ASSIGNMENT:
Images don't belong in the copy. Output the rest of the data exactly.

* * * *

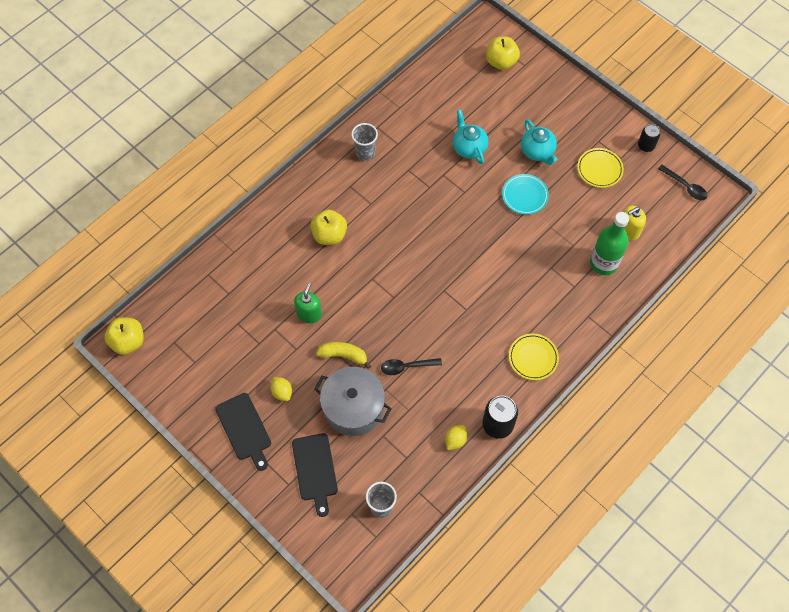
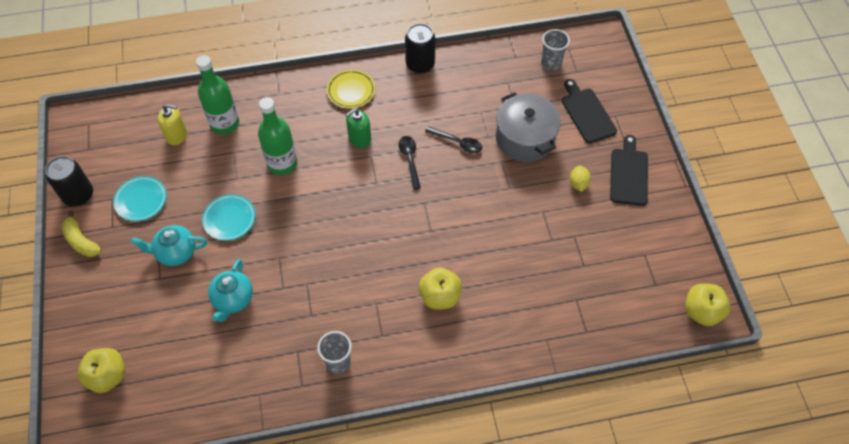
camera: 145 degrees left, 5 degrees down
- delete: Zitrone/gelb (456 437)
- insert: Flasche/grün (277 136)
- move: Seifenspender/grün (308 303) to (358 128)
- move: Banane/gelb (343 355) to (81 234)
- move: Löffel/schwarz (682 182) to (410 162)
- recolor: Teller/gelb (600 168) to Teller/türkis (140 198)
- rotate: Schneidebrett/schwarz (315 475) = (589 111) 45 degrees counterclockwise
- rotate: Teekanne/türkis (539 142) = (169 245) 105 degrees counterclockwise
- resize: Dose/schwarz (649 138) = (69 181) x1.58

* * * *

REPLY:
camera: 145 degrees left, 5 degrees down
- delete: Zitrone/gelb (456 437)
- insert: Flasche/grün (277 136)
- move: Seifenspender/grün (308 303) to (358 128)
- move: Banane/gelb (343 355) to (81 234)
- move: Löffel/schwarz (682 182) to (410 162)
- recolor: Teller/gelb (600 168) to Teller/türkis (140 198)
- rotate: Schneidebrett/schwarz (315 475) = (589 111) 45 degrees counterclockwise
- rotate: Teekanne/türkis (539 142) = (169 245) 105 degrees counterclockwise
- resize: Dose/schwarz (649 138) = (69 181) x1.58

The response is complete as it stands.